(Items from a data source)
■ ■ ■ ■ ■

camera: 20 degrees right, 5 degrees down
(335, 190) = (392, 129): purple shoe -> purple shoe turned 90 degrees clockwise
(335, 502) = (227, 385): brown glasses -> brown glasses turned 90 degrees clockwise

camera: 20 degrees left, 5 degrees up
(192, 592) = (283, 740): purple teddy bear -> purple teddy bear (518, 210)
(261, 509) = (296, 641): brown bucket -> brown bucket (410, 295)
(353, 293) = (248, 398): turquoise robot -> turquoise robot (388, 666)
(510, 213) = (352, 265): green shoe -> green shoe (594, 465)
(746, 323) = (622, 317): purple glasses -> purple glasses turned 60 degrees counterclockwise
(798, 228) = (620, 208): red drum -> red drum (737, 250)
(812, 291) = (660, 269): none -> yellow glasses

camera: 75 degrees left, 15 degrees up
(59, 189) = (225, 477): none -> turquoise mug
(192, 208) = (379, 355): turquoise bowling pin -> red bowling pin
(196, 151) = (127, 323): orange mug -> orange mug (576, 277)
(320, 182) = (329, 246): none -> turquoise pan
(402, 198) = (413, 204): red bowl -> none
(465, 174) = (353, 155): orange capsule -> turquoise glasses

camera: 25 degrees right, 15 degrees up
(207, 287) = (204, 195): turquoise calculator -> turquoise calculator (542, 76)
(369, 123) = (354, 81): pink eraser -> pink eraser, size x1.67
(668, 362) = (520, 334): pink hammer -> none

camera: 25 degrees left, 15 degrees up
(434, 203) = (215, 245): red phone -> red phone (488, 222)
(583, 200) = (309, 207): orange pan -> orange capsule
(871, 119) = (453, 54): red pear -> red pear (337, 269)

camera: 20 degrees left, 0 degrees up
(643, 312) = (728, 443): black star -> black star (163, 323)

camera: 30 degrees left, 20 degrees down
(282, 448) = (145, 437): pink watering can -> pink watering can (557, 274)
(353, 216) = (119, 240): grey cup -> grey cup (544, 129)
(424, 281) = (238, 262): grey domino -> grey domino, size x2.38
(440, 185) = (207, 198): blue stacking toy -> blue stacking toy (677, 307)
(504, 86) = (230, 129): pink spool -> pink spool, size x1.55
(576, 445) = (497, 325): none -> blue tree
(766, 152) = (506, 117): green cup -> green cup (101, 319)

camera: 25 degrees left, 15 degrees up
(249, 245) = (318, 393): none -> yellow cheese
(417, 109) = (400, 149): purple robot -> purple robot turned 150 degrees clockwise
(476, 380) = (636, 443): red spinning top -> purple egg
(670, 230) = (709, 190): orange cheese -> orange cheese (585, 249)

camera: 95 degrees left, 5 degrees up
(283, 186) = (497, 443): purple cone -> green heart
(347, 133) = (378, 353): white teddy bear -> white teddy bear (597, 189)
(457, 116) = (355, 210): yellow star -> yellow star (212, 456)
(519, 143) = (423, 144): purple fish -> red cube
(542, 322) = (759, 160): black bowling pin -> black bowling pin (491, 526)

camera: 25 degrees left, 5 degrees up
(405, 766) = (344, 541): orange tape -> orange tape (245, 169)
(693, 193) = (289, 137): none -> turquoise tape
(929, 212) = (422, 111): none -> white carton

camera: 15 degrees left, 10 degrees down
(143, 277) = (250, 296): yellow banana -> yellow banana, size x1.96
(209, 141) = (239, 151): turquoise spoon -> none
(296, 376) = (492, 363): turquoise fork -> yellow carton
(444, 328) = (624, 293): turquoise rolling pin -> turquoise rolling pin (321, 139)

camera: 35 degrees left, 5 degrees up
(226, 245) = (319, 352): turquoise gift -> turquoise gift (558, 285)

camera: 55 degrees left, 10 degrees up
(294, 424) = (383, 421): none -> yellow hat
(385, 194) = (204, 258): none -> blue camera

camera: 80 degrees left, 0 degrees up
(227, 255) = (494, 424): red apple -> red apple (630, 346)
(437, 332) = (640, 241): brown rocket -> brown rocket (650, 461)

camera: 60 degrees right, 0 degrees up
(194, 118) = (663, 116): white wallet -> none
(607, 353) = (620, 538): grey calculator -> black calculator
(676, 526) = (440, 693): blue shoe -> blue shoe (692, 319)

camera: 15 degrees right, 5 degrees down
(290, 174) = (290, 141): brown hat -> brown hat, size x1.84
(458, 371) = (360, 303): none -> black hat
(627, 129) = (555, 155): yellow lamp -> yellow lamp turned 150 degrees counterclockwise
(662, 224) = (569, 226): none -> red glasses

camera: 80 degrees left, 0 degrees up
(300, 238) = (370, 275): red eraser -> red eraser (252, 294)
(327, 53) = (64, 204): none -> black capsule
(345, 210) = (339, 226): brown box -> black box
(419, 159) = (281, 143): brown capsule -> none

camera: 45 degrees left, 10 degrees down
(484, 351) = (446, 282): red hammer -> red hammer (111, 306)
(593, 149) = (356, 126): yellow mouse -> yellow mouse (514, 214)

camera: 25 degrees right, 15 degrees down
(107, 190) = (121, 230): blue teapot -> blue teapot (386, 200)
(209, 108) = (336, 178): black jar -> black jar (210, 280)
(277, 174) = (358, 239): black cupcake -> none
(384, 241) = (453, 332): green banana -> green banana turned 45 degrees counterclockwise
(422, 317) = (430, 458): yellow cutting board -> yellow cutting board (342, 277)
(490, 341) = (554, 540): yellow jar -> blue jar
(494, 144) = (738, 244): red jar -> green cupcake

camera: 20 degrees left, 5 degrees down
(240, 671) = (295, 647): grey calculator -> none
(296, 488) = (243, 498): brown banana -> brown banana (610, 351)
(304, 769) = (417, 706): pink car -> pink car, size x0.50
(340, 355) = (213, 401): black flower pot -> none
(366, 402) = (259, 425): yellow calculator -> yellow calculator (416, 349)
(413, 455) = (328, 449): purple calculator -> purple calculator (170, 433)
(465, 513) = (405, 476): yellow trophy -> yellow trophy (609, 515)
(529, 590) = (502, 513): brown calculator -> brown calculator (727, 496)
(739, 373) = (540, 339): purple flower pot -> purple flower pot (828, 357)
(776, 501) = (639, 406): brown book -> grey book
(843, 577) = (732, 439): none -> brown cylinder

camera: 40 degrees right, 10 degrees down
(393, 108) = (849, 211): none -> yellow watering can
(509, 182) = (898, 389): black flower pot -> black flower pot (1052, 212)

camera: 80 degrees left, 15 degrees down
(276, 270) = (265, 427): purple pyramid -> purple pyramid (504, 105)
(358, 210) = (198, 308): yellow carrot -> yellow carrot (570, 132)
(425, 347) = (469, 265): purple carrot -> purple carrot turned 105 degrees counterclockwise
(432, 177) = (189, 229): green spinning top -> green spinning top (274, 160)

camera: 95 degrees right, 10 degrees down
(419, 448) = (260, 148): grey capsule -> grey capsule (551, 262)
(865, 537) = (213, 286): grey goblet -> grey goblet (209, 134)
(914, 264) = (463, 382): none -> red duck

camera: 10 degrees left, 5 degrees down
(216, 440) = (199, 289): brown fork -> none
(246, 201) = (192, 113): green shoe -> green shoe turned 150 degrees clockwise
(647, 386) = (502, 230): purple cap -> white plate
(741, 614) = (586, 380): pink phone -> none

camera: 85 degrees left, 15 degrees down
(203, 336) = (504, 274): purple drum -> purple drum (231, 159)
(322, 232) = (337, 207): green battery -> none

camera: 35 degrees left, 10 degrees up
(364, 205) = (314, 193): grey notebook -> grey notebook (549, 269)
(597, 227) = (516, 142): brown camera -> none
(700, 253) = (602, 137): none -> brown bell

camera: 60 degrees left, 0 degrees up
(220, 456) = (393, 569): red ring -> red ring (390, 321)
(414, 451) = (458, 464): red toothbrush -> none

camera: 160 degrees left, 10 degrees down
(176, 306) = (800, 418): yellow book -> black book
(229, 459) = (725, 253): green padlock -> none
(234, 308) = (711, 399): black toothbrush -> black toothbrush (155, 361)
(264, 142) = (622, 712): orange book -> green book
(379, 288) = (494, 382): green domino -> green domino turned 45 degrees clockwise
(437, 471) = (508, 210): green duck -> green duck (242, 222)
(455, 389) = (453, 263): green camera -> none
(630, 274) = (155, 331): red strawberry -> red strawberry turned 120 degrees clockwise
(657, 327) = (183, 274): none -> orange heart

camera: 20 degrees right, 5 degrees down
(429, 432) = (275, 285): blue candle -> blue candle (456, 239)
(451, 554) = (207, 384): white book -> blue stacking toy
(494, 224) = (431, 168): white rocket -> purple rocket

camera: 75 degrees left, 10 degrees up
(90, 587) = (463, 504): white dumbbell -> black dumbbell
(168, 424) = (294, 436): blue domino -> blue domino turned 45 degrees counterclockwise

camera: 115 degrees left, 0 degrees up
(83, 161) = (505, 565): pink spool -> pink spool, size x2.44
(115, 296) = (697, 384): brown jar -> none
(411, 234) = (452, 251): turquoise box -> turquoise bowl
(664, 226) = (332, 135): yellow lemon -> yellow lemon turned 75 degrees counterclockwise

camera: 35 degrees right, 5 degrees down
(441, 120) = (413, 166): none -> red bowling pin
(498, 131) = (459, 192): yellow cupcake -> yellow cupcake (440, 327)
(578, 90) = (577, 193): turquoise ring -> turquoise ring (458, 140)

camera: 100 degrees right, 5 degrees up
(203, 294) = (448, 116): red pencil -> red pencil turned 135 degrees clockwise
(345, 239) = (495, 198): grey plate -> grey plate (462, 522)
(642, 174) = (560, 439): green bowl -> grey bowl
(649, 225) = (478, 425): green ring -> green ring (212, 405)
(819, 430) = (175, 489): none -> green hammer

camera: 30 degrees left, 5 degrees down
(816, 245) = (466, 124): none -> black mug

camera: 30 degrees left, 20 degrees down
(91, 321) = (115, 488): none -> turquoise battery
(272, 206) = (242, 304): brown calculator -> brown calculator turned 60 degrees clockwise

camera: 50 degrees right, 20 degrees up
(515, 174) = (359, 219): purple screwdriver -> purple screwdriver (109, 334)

■ ■ ■ ■ ■

WHAT IS BEING ASKED:
For the word "bowling", show every line of the entries that holds it.

SOLUTION:
(192, 208) = (379, 355): turquoise bowling pin -> red bowling pin
(542, 322) = (759, 160): black bowling pin -> black bowling pin (491, 526)
(441, 120) = (413, 166): none -> red bowling pin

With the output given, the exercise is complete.